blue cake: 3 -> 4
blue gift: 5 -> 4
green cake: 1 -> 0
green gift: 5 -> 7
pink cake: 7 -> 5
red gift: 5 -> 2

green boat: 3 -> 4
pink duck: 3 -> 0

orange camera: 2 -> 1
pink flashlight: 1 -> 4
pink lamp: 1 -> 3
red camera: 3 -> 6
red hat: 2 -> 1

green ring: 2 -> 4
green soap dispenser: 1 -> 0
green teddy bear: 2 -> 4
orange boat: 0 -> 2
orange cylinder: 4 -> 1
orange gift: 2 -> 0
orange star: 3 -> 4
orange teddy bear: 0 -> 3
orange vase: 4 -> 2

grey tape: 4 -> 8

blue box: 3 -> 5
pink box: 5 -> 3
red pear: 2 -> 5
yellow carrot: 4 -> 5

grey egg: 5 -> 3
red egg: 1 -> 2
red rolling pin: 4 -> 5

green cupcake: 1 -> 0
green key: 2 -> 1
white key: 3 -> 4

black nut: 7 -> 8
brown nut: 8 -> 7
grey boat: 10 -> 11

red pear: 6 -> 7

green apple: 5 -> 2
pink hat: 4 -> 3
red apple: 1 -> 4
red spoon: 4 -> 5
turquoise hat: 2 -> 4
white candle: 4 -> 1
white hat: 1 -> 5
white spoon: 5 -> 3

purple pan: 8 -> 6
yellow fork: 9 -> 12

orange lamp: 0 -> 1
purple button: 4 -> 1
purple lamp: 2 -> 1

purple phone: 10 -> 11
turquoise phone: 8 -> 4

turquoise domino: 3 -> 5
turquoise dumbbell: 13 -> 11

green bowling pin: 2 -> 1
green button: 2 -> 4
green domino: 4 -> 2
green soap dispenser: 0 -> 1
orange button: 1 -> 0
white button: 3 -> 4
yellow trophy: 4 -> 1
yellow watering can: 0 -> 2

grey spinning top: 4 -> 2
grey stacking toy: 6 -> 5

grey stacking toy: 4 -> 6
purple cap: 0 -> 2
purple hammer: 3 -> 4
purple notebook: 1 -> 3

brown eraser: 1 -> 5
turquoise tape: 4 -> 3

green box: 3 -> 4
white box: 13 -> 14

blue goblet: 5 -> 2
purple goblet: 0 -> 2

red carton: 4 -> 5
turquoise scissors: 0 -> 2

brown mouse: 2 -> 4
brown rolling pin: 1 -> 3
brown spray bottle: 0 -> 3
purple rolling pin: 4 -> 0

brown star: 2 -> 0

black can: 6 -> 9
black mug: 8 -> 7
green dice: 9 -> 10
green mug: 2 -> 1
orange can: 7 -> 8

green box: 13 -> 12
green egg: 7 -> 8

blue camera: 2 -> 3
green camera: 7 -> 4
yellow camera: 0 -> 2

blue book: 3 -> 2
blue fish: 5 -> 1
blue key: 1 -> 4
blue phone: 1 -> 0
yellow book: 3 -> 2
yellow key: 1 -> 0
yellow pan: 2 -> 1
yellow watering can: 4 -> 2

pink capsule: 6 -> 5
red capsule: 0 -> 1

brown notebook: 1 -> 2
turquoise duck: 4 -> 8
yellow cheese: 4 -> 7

= = = = = = =

**WORK TO COMPLETE**
If a line above holds the word "watering", copy it.

**EXERCISE RESULT**
yellow watering can: 0 -> 2
yellow watering can: 4 -> 2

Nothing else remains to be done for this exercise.